(WHAT YOU WILL DO):
Every record below is to be restated word for word, and no picture is to be copied.

--- SUPPLIED MATERIAL Enclosed Below ---

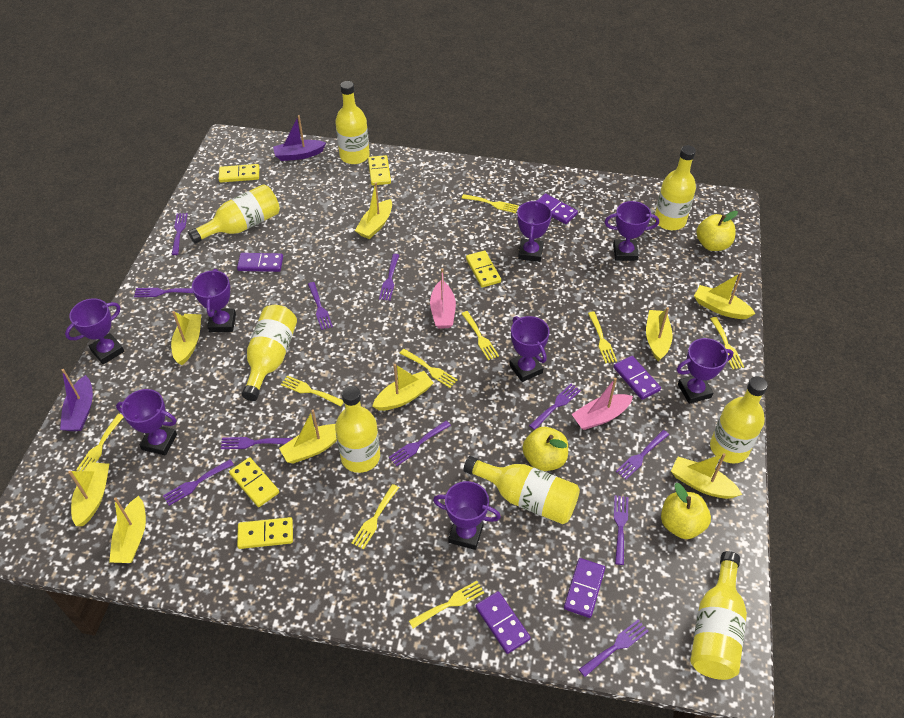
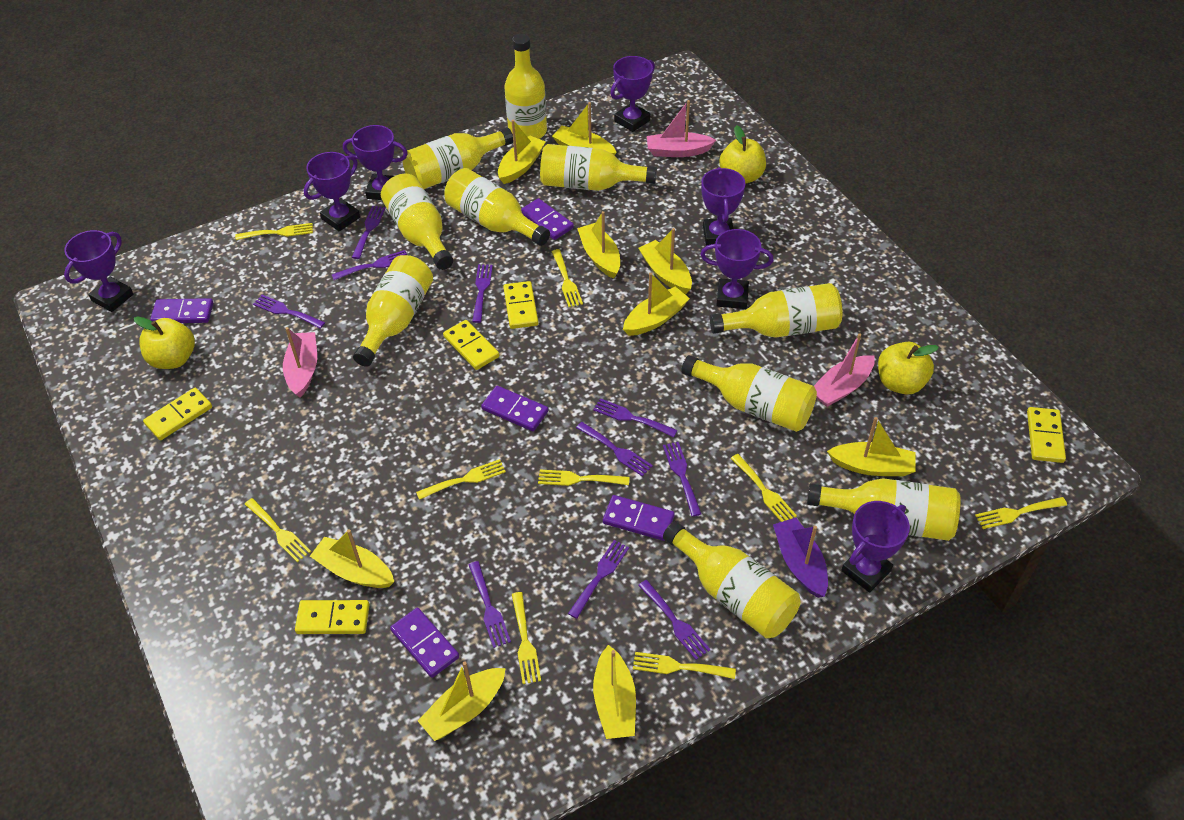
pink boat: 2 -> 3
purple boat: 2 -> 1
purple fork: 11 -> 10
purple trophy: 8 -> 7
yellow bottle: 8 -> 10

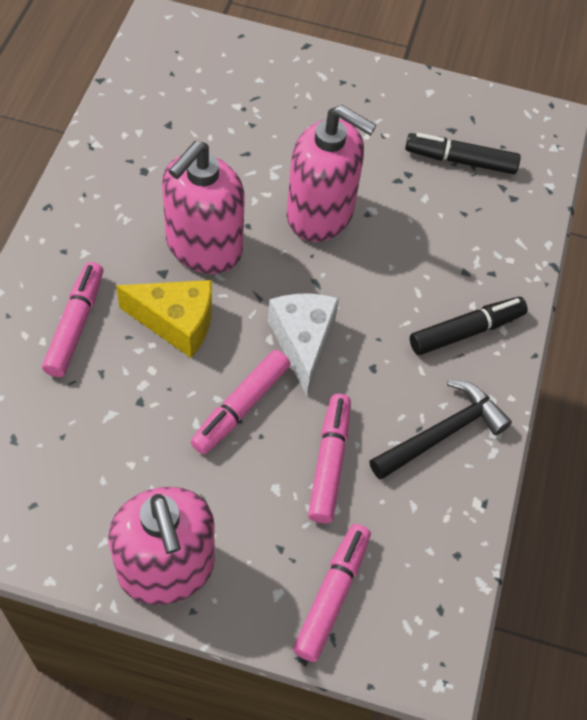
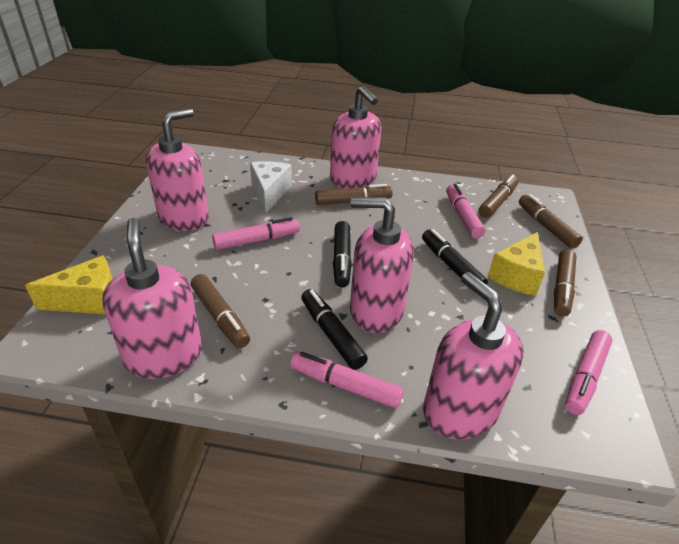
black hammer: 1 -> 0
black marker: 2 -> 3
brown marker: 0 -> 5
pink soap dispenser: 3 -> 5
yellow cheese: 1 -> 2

--- End of Enclosed SUPPLIED MATERIAL ---

(THE COMPLETED TASK):
pink boat: 2 -> 3
purple boat: 2 -> 1
purple fork: 11 -> 10
purple trophy: 8 -> 7
yellow bottle: 8 -> 10

black hammer: 1 -> 0
black marker: 2 -> 3
brown marker: 0 -> 5
pink soap dispenser: 3 -> 5
yellow cheese: 1 -> 2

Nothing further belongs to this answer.